__TASK OBJECTIVE__: Which lines of the entries below include "brown"? List them all.
== Segment start ==
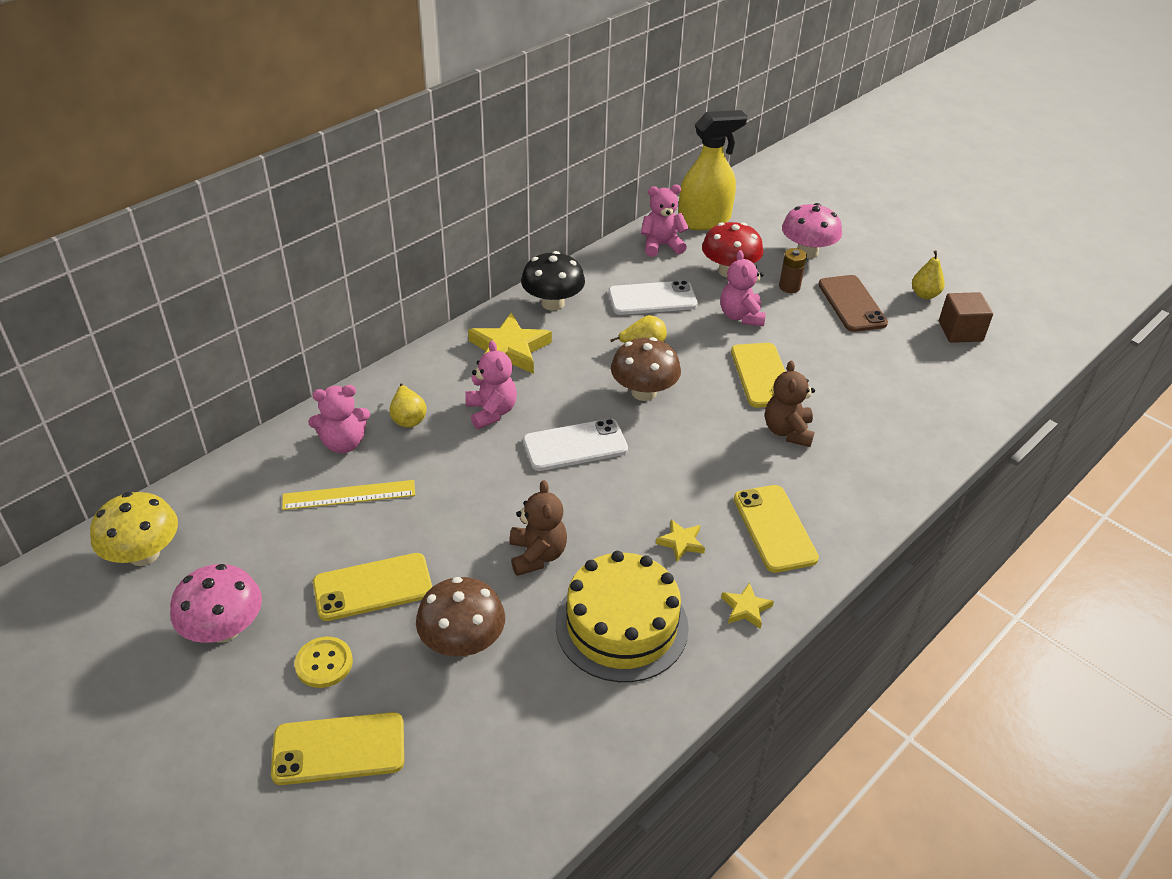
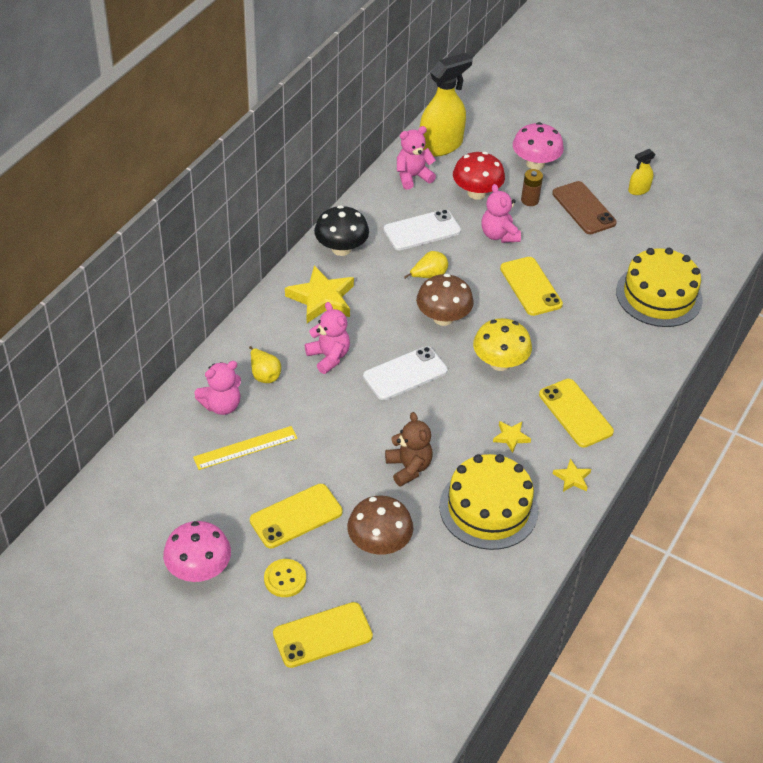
camera: 15 degrees left, 5 degrees up
(144, 554) = (107, 525): yellow mushroom -> yellow mushroom (500, 362)
(787, 431) = (563, 332): brown teddy bear -> none
(921, 410) = (659, 295): none -> yellow cake
(924, 295) = (638, 190): yellow pear -> yellow spray bottle
(960, 331) = (673, 220): brown cube -> none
== Segment end ==
__EXERCISE RESPONSE__:
(787, 431) = (563, 332): brown teddy bear -> none
(960, 331) = (673, 220): brown cube -> none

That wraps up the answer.